» EXERCISE DESCRIPTION:
Repeat the data below in full. Pictures must not be part of the copy.

» SUPPLIED INFORMATION:
· · · ·

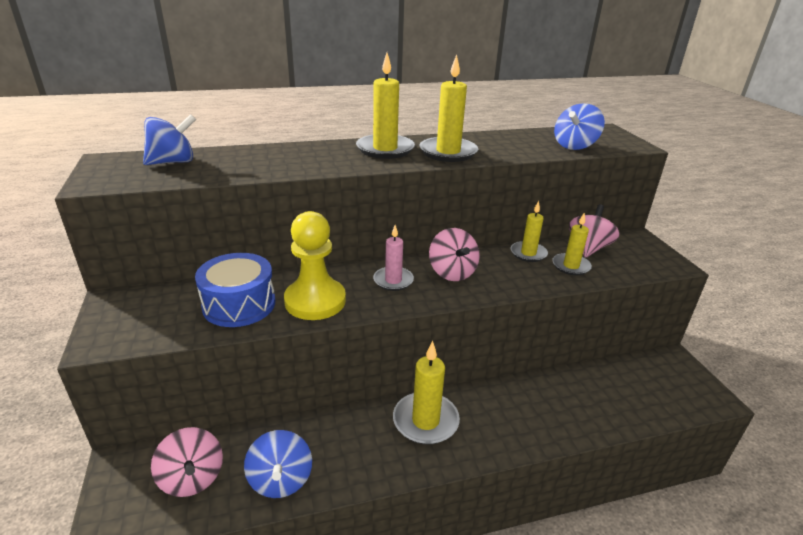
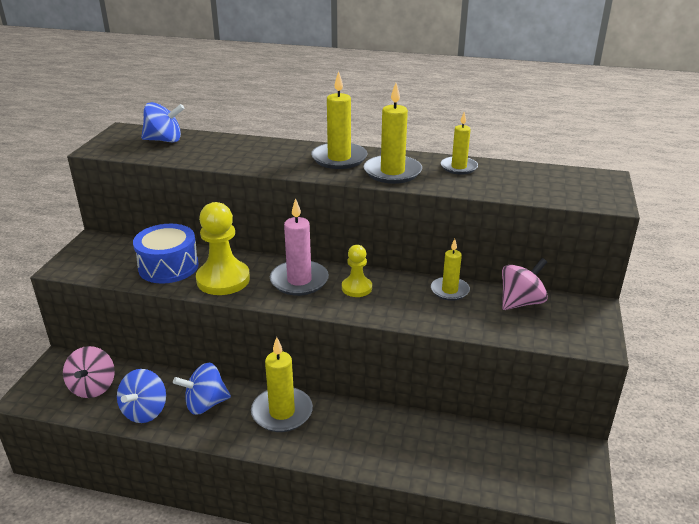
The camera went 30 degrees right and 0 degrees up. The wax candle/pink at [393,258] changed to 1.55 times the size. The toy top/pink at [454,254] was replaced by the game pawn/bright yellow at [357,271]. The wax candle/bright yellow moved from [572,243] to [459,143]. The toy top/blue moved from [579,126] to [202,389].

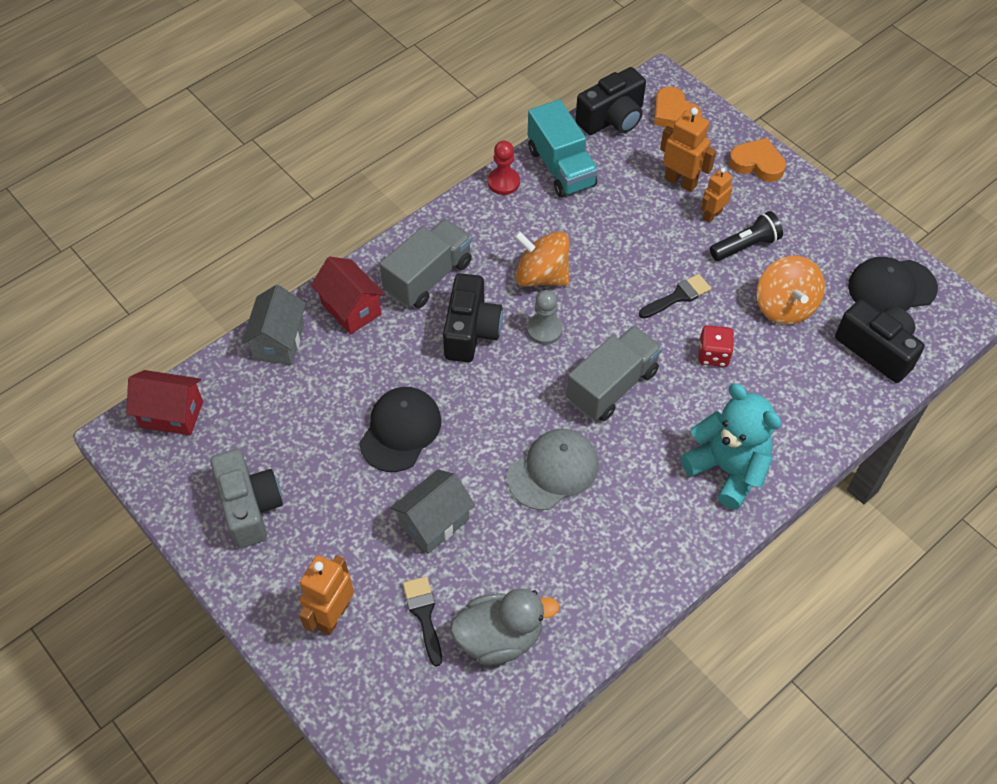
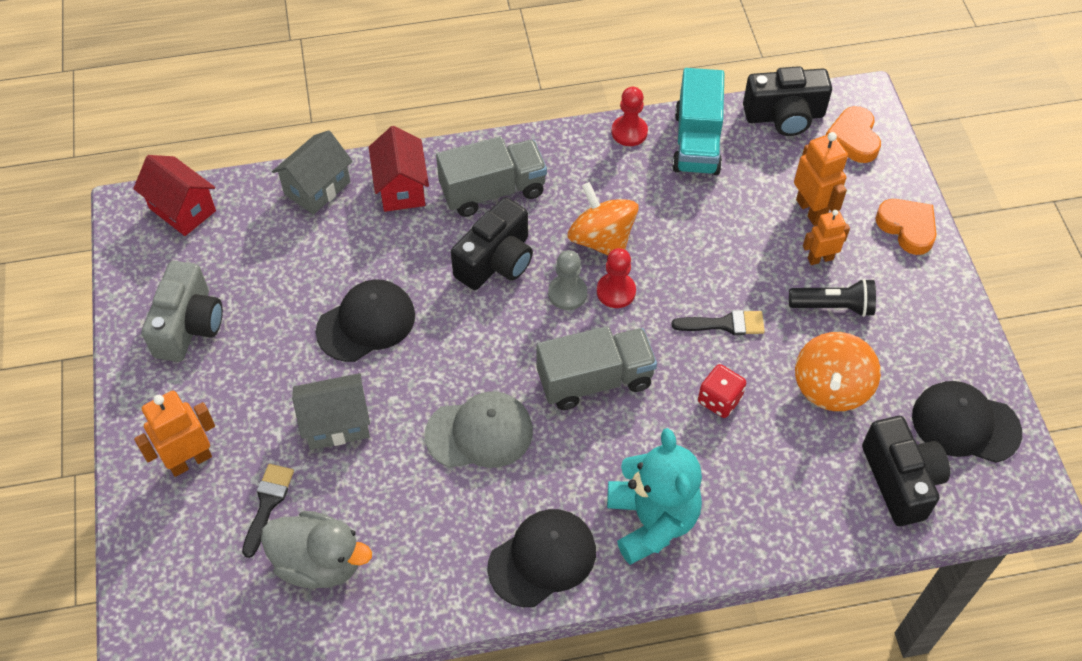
The camera went 30 degrees right and 0 degrees up. The baseball cap/ebony at [541,558] appeared. The game pawn/red at [616,278] appeared.

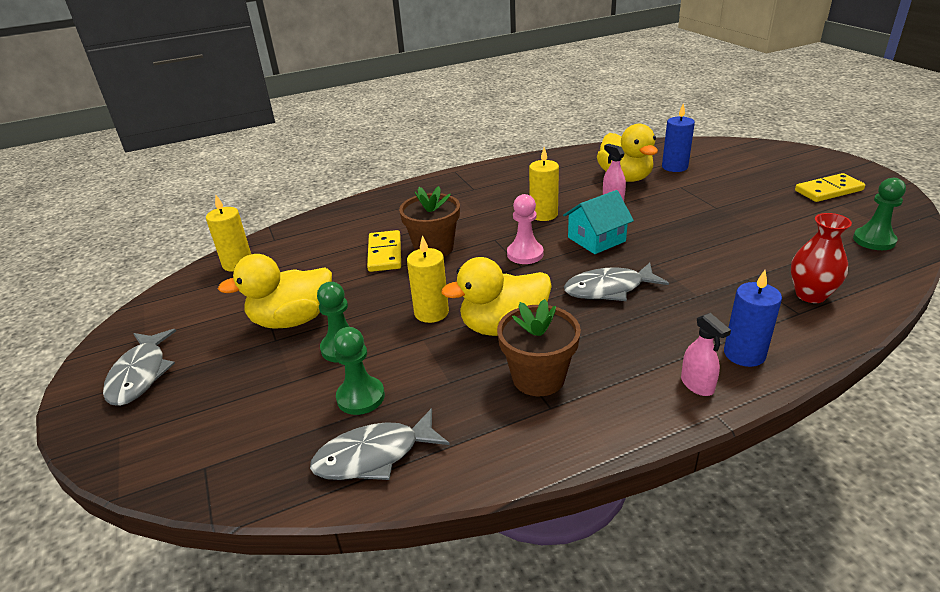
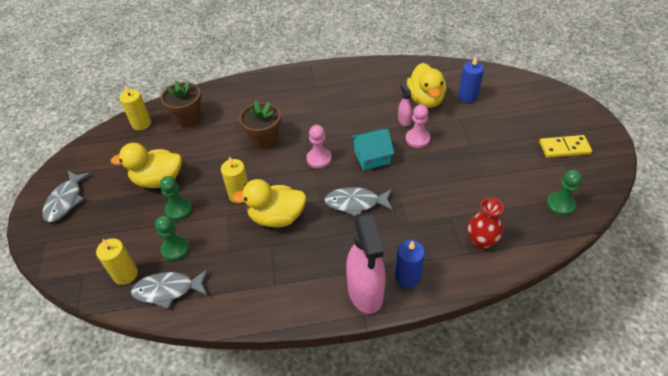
The camera went 15 degrees right and 15 degrees up. The domino/bright yellow at [384,251] disappeared. The flower pot/brown moved from [539,347] to [181,103]. The wax candle/bright yellow moved from [544,184] to [117,261]. The sprayer/pink at [706,354] changed to 2.23 times the size. The game pawn/pink at [418,126] appeared.

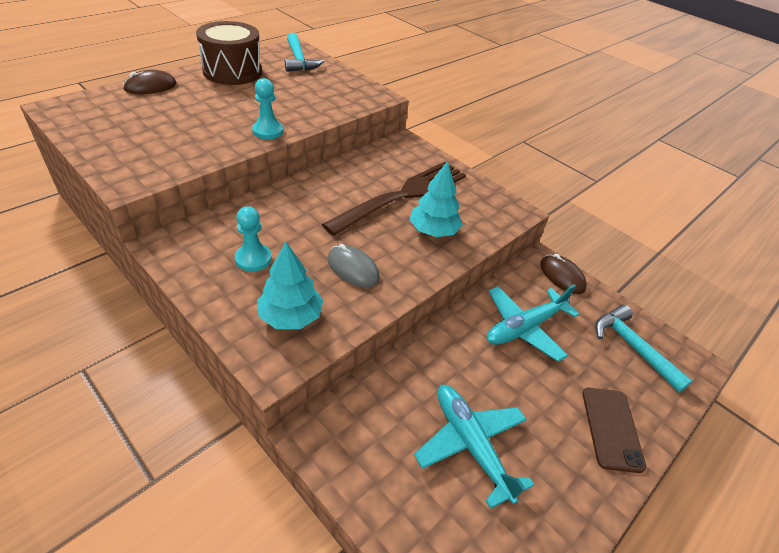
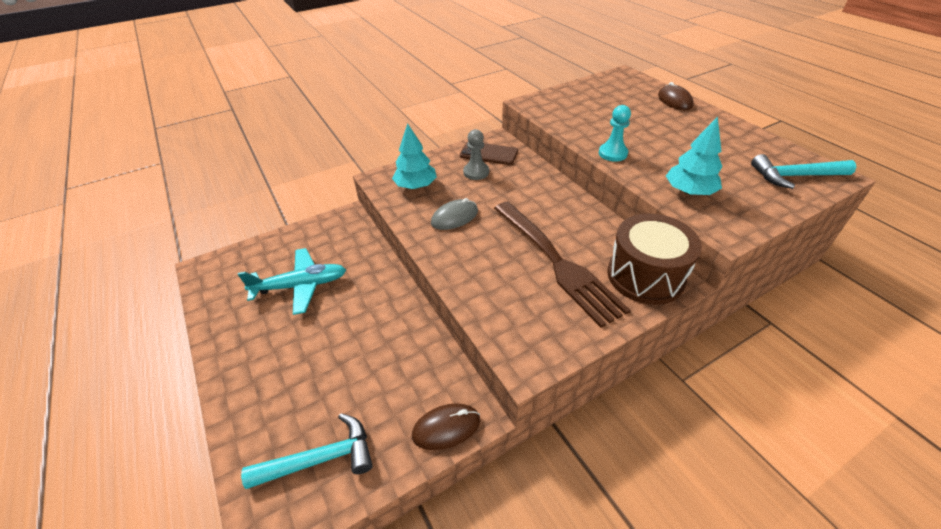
The camera went 110 degrees right and 0 degrees up. The drum/brown moved from [229,53] to [654,259]. The game pawn/aqua at [253,239] became the game pawn/gray at [476,154]. The tree/aqua moved from [436,199] to [694,156]. The plane/aqua at [533,323] disappeared. The mobile phone/brown moved from [614,430] to [489,153].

· · · ·

» OUTPUT OF THE TASK:
The camera went 30 degrees right and 0 degrees up. The wax candle/pink at [393,258] changed to 1.55 times the size. The toy top/pink at [454,254] was replaced by the game pawn/bright yellow at [357,271]. The wax candle/bright yellow moved from [572,243] to [459,143]. The toy top/blue moved from [579,126] to [202,389].

The camera went 30 degrees right and 0 degrees up. The baseball cap/ebony at [541,558] appeared. The game pawn/red at [616,278] appeared.

The camera went 15 degrees right and 15 degrees up. The domino/bright yellow at [384,251] disappeared. The flower pot/brown moved from [539,347] to [181,103]. The wax candle/bright yellow moved from [544,184] to [117,261]. The sprayer/pink at [706,354] changed to 2.23 times the size. The game pawn/pink at [418,126] appeared.

The camera went 110 degrees right and 0 degrees up. The drum/brown moved from [229,53] to [654,259]. The game pawn/aqua at [253,239] became the game pawn/gray at [476,154]. The tree/aqua moved from [436,199] to [694,156]. The plane/aqua at [533,323] disappeared. The mobile phone/brown moved from [614,430] to [489,153].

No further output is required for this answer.